* Description of the task
Up to and including the line with "U202 pin in-: W3 -> W13", reproduce the listing below exactly, beginning at its first line.

* Exercise materials
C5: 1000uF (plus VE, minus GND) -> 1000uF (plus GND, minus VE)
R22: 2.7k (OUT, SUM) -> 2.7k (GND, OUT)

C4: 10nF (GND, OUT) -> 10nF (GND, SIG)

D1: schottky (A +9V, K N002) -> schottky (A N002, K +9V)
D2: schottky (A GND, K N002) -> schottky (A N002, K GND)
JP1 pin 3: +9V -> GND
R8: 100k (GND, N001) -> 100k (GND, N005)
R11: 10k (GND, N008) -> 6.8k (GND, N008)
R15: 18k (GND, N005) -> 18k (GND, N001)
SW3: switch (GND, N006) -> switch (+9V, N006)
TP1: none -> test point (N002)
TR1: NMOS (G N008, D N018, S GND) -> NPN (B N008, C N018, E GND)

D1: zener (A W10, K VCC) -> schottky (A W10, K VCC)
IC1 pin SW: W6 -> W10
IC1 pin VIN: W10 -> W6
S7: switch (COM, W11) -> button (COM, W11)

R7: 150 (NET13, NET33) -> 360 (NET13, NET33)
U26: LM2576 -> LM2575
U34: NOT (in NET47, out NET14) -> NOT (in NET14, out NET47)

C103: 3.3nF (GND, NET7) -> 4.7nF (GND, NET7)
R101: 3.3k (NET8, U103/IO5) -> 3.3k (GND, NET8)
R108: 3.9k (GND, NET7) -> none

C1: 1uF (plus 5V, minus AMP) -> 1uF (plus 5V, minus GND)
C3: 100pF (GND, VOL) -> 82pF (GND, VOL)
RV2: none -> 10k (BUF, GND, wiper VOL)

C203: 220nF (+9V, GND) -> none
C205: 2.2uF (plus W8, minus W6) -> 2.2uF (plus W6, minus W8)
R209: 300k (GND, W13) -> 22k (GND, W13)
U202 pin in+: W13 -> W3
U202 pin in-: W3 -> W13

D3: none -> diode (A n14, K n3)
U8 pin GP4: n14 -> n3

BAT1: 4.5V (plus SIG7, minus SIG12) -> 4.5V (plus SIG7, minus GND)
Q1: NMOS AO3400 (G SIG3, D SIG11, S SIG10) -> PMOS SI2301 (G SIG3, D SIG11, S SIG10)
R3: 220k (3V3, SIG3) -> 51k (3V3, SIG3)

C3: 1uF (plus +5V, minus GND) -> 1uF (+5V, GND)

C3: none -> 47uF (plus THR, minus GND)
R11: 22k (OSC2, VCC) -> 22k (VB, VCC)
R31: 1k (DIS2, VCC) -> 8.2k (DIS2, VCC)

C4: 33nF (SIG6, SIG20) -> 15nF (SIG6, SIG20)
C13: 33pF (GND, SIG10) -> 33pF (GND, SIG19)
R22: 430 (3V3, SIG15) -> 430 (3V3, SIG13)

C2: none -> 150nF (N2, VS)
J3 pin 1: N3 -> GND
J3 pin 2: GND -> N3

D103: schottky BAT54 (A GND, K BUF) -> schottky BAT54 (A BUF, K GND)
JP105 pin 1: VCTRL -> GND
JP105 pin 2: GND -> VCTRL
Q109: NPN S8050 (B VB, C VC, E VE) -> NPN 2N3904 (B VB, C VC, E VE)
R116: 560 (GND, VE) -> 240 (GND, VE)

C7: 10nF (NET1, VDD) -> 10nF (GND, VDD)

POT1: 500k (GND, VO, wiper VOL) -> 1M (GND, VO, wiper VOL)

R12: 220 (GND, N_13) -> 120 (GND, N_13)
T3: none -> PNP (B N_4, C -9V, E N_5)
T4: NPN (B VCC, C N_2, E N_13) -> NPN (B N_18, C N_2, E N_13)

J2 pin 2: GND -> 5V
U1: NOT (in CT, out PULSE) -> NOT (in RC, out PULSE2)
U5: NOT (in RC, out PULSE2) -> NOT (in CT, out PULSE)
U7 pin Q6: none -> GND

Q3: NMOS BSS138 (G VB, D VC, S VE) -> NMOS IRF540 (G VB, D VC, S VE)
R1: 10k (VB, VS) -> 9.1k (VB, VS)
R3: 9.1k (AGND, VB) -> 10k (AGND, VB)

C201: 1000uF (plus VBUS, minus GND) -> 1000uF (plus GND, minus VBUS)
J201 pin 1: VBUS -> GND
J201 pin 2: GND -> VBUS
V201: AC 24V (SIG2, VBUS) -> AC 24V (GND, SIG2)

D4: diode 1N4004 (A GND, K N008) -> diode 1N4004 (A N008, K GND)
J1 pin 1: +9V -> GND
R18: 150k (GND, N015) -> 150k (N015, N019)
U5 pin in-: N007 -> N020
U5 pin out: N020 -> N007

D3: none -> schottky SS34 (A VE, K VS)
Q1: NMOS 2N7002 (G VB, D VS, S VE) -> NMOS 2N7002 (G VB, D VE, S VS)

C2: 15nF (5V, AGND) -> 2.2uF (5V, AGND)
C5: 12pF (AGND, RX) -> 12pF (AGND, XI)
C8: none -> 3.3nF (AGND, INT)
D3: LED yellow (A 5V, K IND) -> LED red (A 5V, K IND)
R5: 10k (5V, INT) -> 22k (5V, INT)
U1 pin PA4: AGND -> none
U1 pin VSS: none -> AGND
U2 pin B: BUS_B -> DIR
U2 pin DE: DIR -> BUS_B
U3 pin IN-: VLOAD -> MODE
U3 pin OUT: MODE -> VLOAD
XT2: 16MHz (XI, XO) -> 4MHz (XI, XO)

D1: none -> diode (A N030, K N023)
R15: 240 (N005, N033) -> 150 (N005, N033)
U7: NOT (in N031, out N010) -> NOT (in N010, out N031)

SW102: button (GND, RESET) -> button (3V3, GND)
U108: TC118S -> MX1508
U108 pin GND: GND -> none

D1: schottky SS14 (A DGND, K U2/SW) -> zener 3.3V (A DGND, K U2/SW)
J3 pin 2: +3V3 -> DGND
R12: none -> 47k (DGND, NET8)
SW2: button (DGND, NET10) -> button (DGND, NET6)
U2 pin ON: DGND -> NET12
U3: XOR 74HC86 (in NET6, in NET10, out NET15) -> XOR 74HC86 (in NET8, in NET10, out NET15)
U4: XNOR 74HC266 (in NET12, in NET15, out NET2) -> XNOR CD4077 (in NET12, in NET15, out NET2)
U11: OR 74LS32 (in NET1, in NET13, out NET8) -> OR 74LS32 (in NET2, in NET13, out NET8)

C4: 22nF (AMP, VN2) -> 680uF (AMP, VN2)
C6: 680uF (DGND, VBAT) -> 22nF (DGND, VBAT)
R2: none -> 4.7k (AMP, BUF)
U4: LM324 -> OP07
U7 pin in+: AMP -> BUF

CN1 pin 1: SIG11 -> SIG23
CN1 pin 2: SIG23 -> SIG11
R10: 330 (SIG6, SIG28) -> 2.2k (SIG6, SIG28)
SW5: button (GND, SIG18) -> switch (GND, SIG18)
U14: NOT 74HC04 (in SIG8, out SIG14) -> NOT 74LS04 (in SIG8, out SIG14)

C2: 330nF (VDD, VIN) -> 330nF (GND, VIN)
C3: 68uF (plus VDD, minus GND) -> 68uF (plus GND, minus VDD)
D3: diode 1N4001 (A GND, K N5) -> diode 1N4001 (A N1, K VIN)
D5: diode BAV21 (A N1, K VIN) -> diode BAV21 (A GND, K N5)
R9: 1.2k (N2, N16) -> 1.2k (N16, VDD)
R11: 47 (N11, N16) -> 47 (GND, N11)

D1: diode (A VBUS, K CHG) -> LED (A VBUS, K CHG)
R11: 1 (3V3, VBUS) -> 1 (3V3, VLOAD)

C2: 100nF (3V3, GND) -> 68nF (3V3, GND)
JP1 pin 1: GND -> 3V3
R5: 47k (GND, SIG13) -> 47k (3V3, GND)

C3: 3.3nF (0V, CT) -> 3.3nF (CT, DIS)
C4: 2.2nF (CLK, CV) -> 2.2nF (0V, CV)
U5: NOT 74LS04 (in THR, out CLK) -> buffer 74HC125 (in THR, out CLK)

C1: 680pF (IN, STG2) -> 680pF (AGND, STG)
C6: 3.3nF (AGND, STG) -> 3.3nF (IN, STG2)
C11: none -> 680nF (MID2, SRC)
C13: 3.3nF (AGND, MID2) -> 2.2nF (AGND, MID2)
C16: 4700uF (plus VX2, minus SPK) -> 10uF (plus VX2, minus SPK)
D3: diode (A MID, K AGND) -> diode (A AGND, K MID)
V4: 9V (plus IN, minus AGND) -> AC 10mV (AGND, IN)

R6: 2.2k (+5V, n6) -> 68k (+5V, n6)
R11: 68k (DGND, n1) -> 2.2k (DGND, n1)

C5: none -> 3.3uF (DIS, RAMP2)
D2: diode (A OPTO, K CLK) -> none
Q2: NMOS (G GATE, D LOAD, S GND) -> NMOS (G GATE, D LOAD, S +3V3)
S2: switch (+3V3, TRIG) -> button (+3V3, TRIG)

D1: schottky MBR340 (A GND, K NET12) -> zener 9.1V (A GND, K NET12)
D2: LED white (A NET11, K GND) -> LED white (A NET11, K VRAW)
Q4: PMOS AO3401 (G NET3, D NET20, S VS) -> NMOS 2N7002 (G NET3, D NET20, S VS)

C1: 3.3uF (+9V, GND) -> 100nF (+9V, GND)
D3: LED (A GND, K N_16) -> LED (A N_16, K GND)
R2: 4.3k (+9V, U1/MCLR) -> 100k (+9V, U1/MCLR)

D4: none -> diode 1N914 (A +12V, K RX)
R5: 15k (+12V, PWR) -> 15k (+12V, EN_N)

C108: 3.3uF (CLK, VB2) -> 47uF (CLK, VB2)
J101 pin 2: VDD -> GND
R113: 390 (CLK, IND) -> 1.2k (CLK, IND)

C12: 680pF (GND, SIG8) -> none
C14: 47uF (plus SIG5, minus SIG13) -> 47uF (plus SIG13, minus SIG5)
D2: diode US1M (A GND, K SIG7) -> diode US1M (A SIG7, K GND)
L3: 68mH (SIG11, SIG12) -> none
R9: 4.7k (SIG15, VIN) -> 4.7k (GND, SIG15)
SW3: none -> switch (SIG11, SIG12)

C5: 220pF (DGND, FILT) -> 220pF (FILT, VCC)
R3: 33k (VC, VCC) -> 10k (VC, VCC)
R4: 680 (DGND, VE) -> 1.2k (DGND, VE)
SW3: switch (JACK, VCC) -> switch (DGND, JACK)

* Written answer
C5: 1000uF (plus VE, minus GND) -> 1000uF (plus GND, minus VE)
R22: 2.7k (OUT, SUM) -> 2.7k (GND, OUT)

C4: 10nF (GND, OUT) -> 10nF (GND, SIG)

D1: schottky (A +9V, K N002) -> schottky (A N002, K +9V)
D2: schottky (A GND, K N002) -> schottky (A N002, K GND)
JP1 pin 3: +9V -> GND
R8: 100k (GND, N001) -> 100k (GND, N005)
R11: 10k (GND, N008) -> 6.8k (GND, N008)
R15: 18k (GND, N005) -> 18k (GND, N001)
SW3: switch (GND, N006) -> switch (+9V, N006)
TP1: none -> test point (N002)
TR1: NMOS (G N008, D N018, S GND) -> NPN (B N008, C N018, E GND)

D1: zener (A W10, K VCC) -> schottky (A W10, K VCC)
IC1 pin SW: W6 -> W10
IC1 pin VIN: W10 -> W6
S7: switch (COM, W11) -> button (COM, W11)

R7: 150 (NET13, NET33) -> 360 (NET13, NET33)
U26: LM2576 -> LM2575
U34: NOT (in NET47, out NET14) -> NOT (in NET14, out NET47)

C103: 3.3nF (GND, NET7) -> 4.7nF (GND, NET7)
R101: 3.3k (NET8, U103/IO5) -> 3.3k (GND, NET8)
R108: 3.9k (GND, NET7) -> none

C1: 1uF (plus 5V, minus AMP) -> 1uF (plus 5V, minus GND)
C3: 100pF (GND, VOL) -> 82pF (GND, VOL)
RV2: none -> 10k (BUF, GND, wiper VOL)

C203: 220nF (+9V, GND) -> none
C205: 2.2uF (plus W8, minus W6) -> 2.2uF (plus W6, minus W8)
R209: 300k (GND, W13) -> 22k (GND, W13)
U202 pin in+: W13 -> W3
U202 pin in-: W3 -> W13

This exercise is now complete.